Excerpts from a dataset:
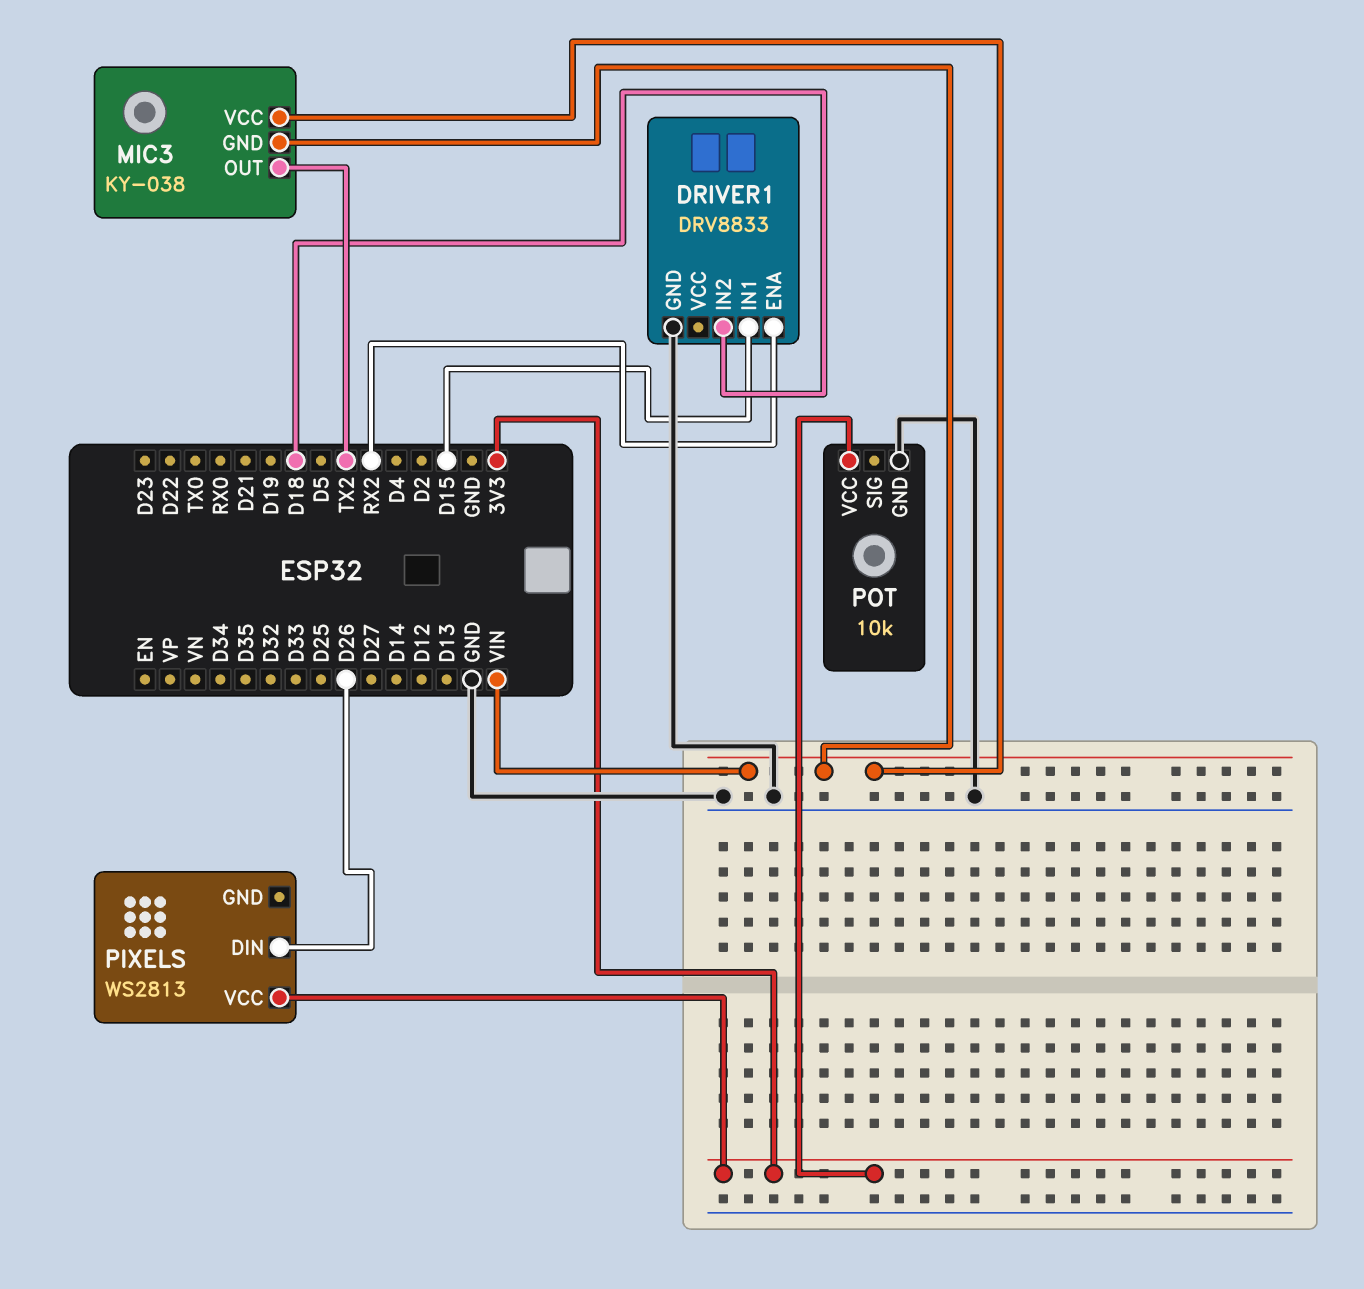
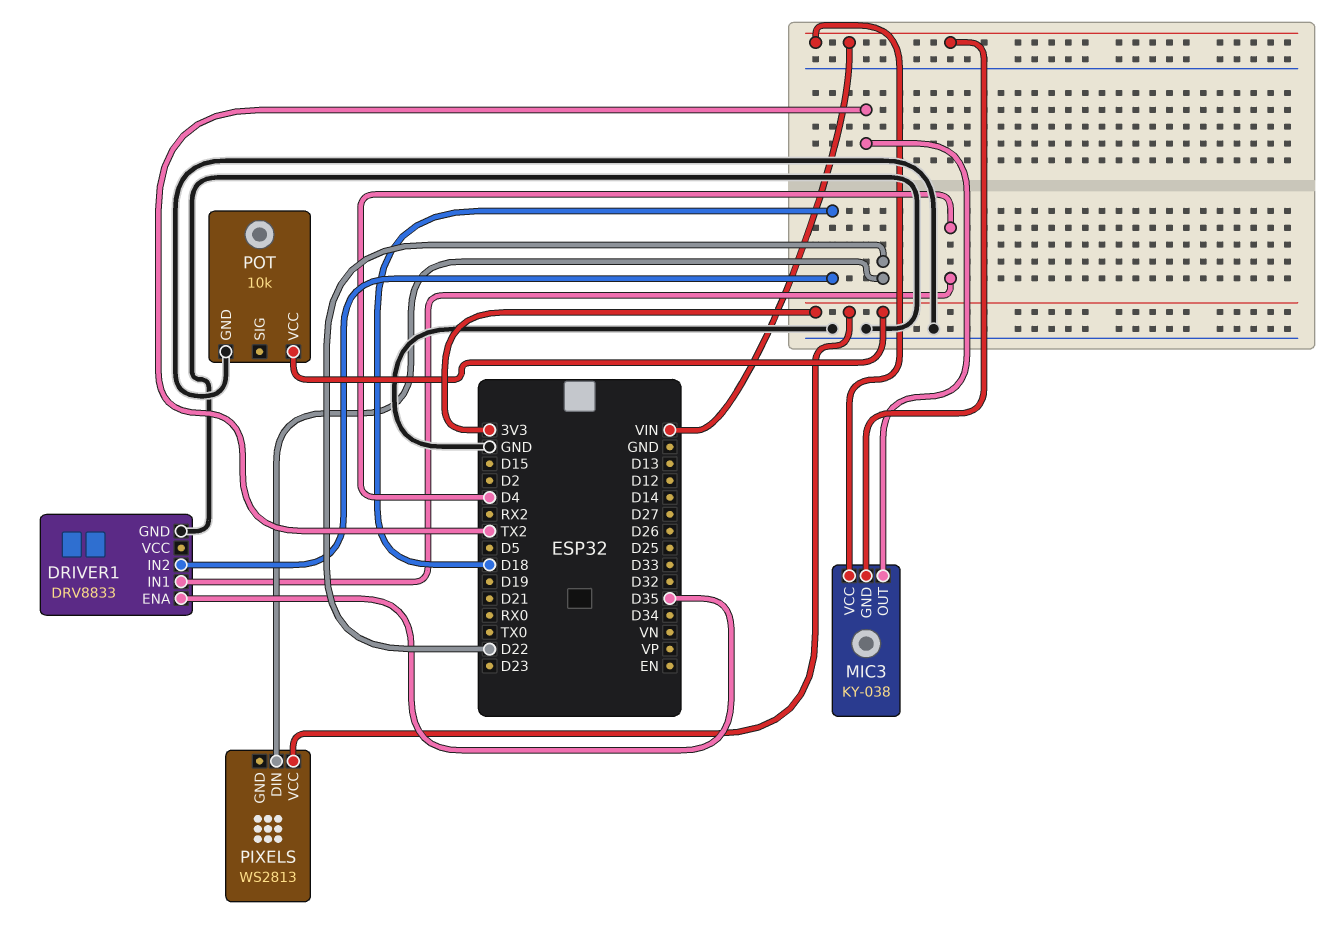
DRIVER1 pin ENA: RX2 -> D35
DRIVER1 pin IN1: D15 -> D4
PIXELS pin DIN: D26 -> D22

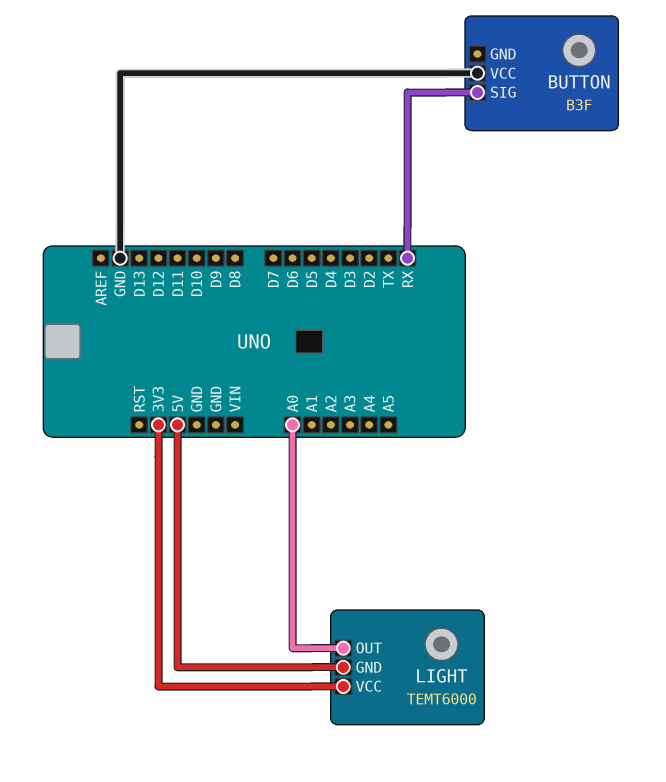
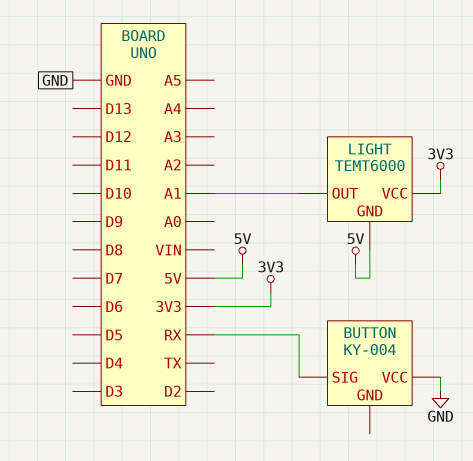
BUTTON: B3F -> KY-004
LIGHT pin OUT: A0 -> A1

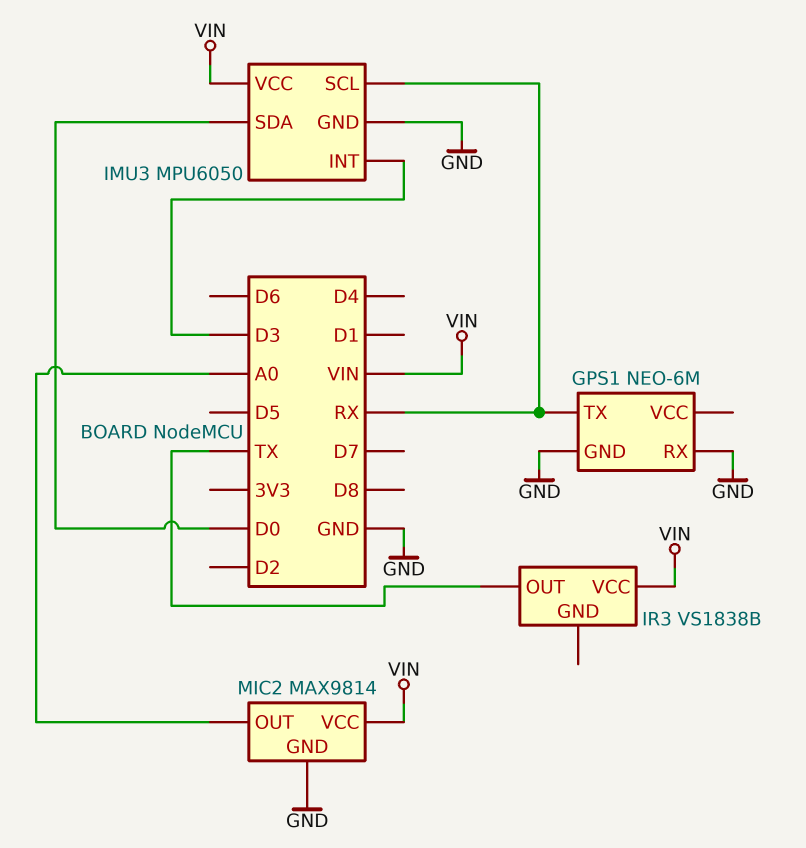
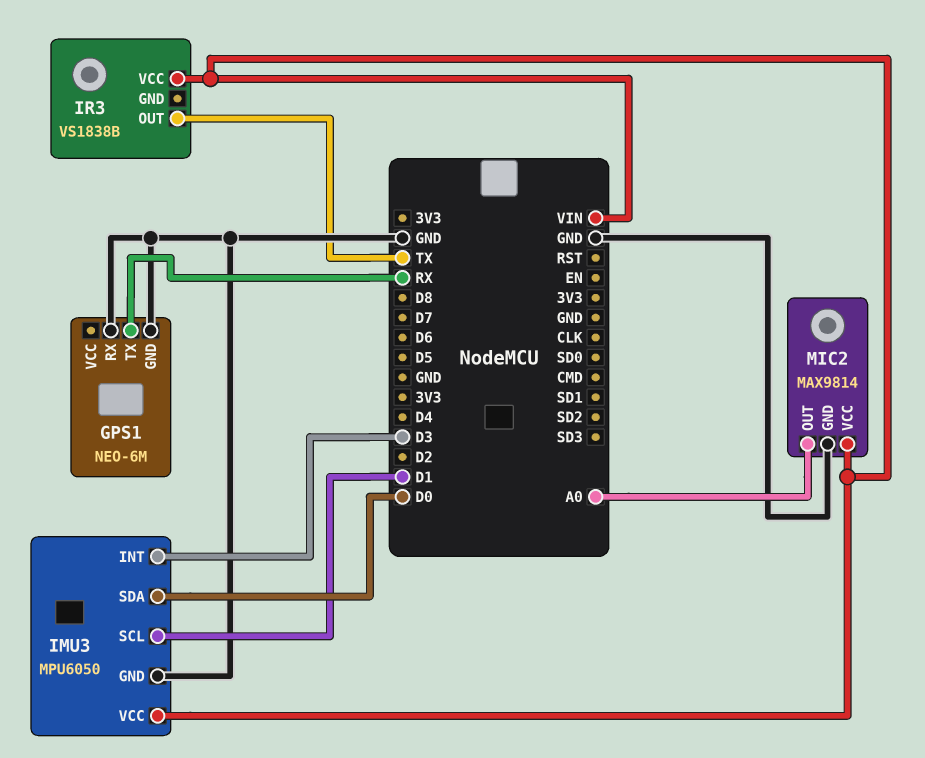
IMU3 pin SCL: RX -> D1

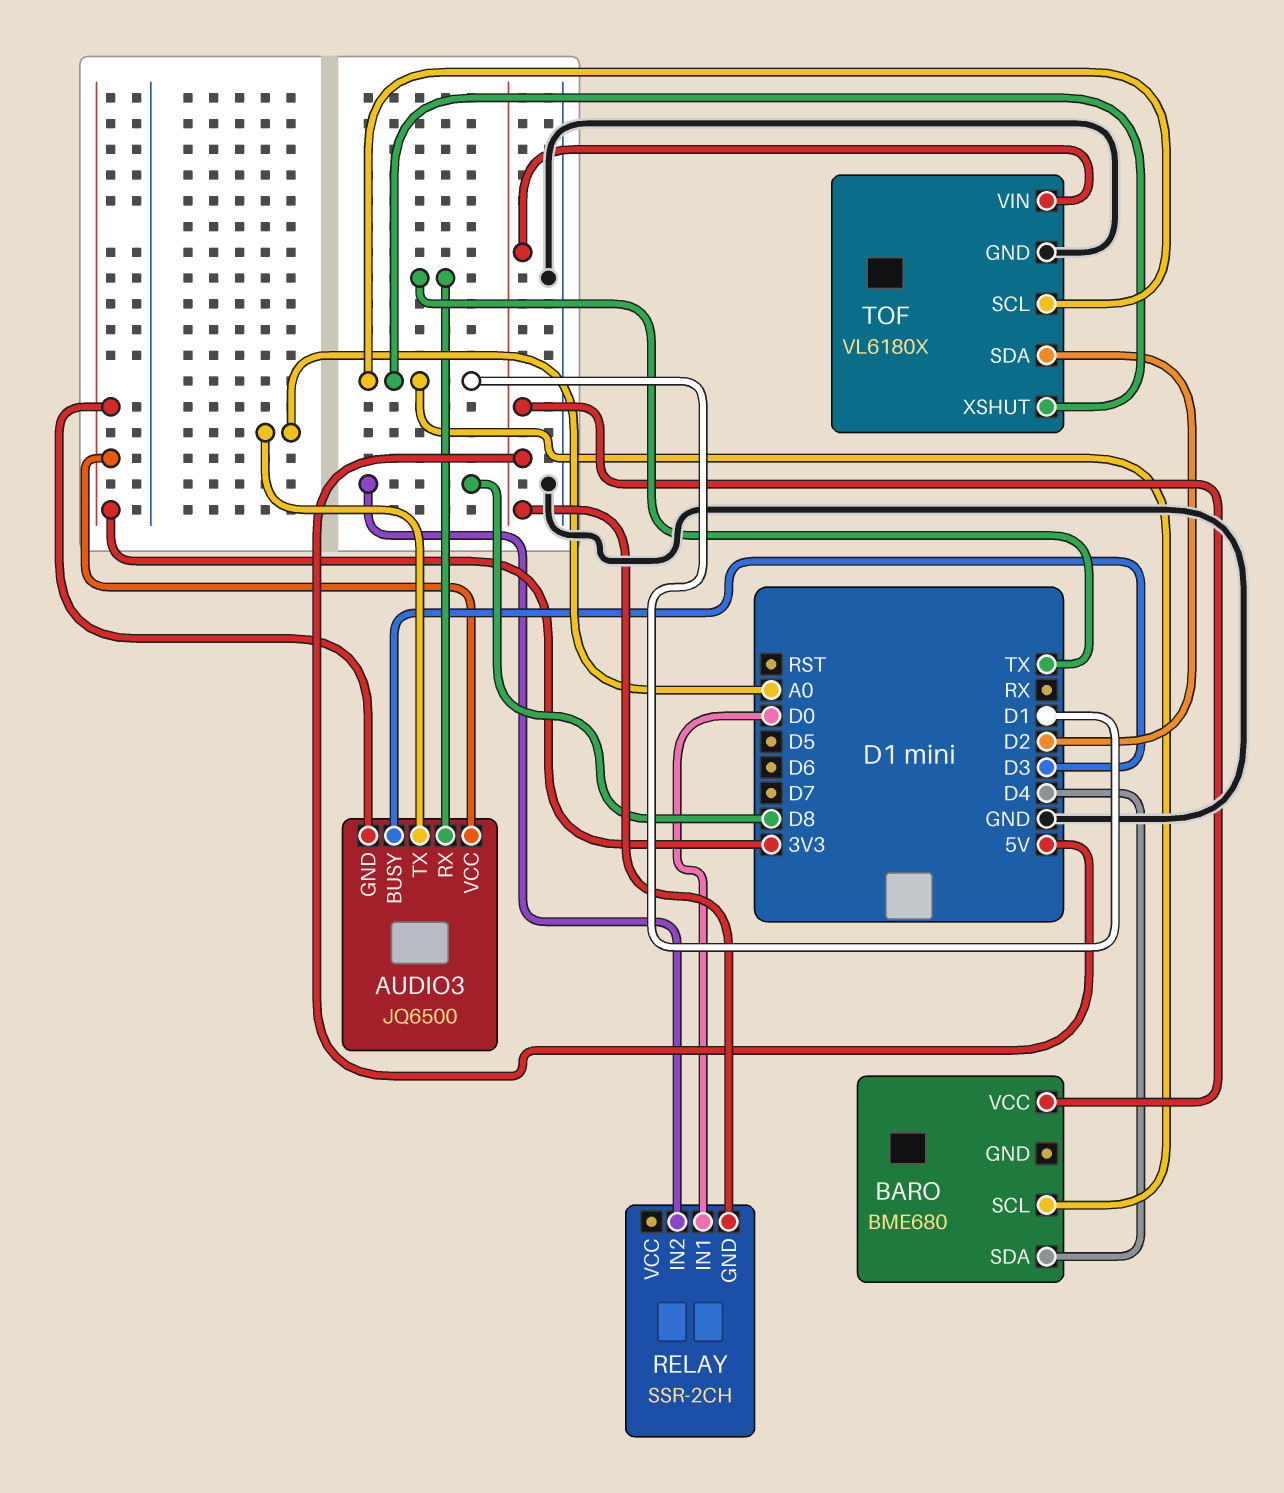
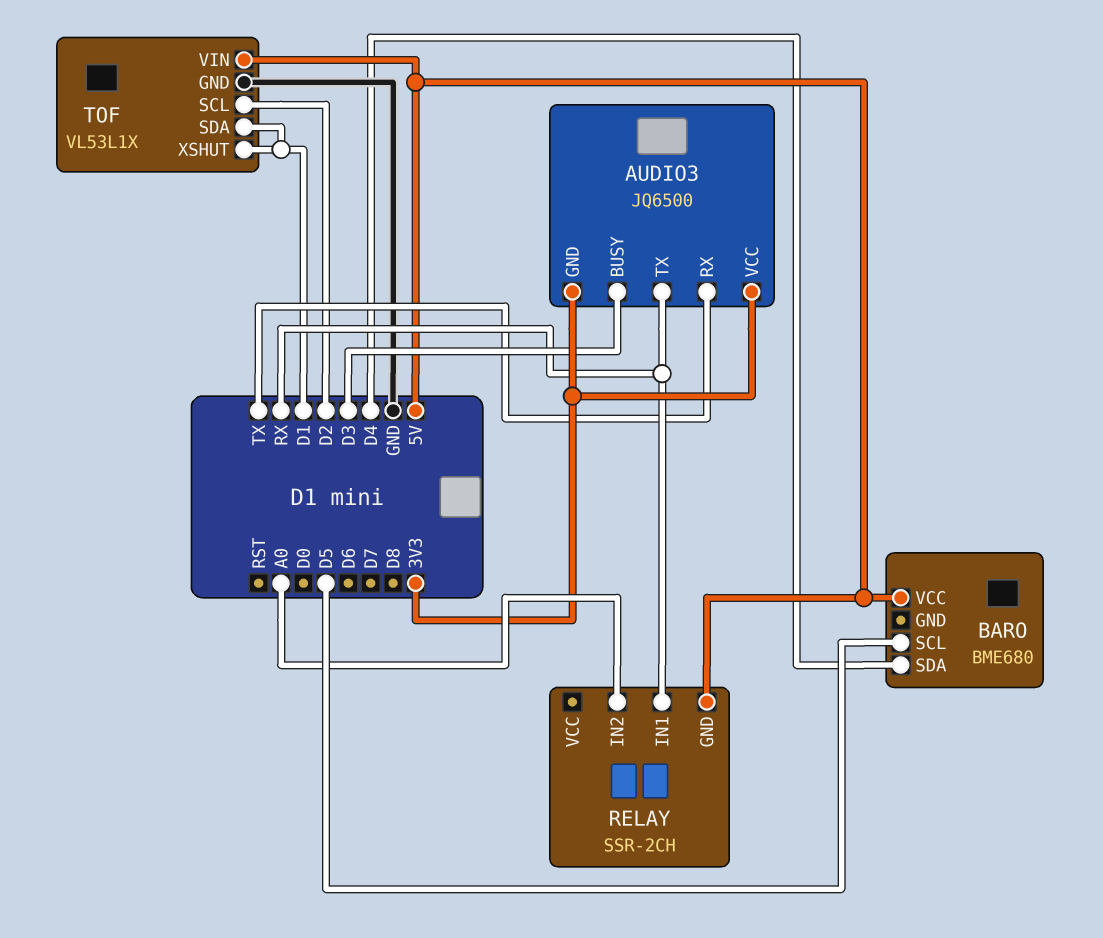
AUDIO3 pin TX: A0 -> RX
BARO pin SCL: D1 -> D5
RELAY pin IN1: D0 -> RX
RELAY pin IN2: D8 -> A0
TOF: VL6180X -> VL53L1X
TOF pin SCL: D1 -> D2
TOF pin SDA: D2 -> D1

**EXERCISE AIM:**
Leaving every picture out, output the data exactly as it stands.

**SOLUTION FOR THIS PROBLEM:**
DRIVER1 pin ENA: RX2 -> D35
DRIVER1 pin IN1: D15 -> D4
PIXELS pin DIN: D26 -> D22

BUTTON: B3F -> KY-004
LIGHT pin OUT: A0 -> A1

IMU3 pin SCL: RX -> D1

AUDIO3 pin TX: A0 -> RX
BARO pin SCL: D1 -> D5
RELAY pin IN1: D0 -> RX
RELAY pin IN2: D8 -> A0
TOF: VL6180X -> VL53L1X
TOF pin SCL: D1 -> D2
TOF pin SDA: D2 -> D1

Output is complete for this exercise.